## Exercise materials

+ + + + + + +

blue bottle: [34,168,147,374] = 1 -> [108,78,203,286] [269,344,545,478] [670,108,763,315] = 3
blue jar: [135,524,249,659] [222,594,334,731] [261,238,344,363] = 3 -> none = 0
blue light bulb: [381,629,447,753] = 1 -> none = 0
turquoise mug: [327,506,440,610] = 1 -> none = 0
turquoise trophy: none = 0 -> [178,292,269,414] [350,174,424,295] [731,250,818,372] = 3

+ + + + + + +

If a line in the records above holds the string "turquoise", copy it out.

## Answer below
turquoise mug: [327,506,440,610] = 1 -> none = 0
turquoise trophy: none = 0 -> [178,292,269,414] [350,174,424,295] [731,250,818,372] = 3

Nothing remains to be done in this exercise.